Source records |
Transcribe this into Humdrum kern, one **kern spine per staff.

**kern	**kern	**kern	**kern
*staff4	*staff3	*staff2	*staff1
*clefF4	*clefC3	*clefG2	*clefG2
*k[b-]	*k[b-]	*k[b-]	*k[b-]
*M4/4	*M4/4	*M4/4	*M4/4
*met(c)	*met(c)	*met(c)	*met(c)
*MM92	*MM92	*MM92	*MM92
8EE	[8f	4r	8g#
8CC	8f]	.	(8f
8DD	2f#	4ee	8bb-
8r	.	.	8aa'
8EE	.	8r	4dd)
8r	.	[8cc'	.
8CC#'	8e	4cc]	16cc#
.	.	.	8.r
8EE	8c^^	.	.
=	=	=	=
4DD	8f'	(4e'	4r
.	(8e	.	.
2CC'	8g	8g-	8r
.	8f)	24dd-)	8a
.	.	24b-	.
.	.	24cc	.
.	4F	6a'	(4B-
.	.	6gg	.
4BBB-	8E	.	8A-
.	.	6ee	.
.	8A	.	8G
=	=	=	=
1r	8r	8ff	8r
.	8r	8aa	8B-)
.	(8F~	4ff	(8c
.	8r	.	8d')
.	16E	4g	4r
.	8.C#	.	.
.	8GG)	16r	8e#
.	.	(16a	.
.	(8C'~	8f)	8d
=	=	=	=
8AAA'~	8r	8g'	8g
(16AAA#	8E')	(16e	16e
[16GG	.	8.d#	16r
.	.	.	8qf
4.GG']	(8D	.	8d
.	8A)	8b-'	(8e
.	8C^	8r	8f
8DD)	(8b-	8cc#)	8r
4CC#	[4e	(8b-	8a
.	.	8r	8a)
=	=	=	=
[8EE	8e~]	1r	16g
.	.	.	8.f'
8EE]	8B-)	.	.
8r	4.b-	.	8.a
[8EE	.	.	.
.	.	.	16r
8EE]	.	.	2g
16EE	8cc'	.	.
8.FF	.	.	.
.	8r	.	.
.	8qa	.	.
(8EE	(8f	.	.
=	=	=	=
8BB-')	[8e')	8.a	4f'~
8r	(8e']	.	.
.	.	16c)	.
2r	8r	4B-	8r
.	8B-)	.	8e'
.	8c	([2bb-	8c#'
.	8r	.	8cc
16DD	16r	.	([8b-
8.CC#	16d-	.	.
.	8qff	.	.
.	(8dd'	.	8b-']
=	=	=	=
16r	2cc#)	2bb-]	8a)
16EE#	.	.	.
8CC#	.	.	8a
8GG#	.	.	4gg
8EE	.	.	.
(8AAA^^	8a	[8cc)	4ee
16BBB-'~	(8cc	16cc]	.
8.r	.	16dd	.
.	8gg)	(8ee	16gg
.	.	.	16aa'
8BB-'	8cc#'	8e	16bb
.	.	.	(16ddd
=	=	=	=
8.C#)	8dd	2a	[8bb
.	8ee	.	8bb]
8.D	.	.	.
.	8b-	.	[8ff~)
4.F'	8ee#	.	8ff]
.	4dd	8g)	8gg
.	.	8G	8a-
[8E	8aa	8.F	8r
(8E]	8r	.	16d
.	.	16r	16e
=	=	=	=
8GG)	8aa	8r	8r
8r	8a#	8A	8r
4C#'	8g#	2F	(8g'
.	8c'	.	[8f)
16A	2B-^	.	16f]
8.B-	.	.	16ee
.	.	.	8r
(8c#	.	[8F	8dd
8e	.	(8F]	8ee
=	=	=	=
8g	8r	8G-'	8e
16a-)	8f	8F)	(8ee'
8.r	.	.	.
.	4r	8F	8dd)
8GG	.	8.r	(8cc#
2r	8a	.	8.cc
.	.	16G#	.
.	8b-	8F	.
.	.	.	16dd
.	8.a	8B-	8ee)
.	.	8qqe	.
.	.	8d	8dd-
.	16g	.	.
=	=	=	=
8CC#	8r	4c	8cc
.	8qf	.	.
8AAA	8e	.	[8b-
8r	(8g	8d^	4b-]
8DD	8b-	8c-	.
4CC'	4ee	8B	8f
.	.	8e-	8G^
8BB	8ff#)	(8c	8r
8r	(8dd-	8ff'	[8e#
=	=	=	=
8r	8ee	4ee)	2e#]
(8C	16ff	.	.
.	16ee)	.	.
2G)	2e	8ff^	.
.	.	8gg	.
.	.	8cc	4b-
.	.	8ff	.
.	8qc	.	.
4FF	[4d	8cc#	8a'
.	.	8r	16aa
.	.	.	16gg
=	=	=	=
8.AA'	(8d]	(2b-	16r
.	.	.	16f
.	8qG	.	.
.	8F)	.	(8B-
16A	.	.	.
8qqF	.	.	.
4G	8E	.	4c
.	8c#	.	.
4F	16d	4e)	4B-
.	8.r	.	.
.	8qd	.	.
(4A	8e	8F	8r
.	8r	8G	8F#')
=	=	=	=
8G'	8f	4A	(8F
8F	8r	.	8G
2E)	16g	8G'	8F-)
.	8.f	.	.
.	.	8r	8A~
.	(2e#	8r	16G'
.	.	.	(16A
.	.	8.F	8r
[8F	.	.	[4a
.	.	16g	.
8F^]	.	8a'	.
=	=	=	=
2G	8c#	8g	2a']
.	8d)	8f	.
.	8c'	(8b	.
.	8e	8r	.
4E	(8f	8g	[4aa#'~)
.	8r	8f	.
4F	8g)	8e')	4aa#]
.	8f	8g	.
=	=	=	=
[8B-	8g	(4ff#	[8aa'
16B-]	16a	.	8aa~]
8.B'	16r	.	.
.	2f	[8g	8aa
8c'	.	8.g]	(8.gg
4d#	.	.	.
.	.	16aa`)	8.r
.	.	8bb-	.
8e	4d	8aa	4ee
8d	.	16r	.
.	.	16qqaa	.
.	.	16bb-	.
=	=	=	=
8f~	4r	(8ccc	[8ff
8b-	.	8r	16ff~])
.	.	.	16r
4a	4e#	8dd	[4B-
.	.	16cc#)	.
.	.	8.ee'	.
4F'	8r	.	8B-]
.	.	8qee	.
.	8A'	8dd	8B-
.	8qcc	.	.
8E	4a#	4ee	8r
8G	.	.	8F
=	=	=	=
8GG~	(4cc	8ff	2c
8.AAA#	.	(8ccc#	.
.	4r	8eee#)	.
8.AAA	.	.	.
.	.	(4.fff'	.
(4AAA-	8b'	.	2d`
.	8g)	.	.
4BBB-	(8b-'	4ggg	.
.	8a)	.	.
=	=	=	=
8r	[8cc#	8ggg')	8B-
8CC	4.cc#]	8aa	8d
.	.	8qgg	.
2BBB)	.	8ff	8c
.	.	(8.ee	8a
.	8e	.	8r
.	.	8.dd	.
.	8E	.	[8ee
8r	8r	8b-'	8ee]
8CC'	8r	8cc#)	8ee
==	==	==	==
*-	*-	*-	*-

WHAT THE TASK ASKS | Identify every line of the data above that contains the string "kern", and copy each of those lines in full.

EXPECTED OUTPUT |
Transcribe this into Humdrum kern, one **kern spine per staff.
**kern	**kern	**kern	**kern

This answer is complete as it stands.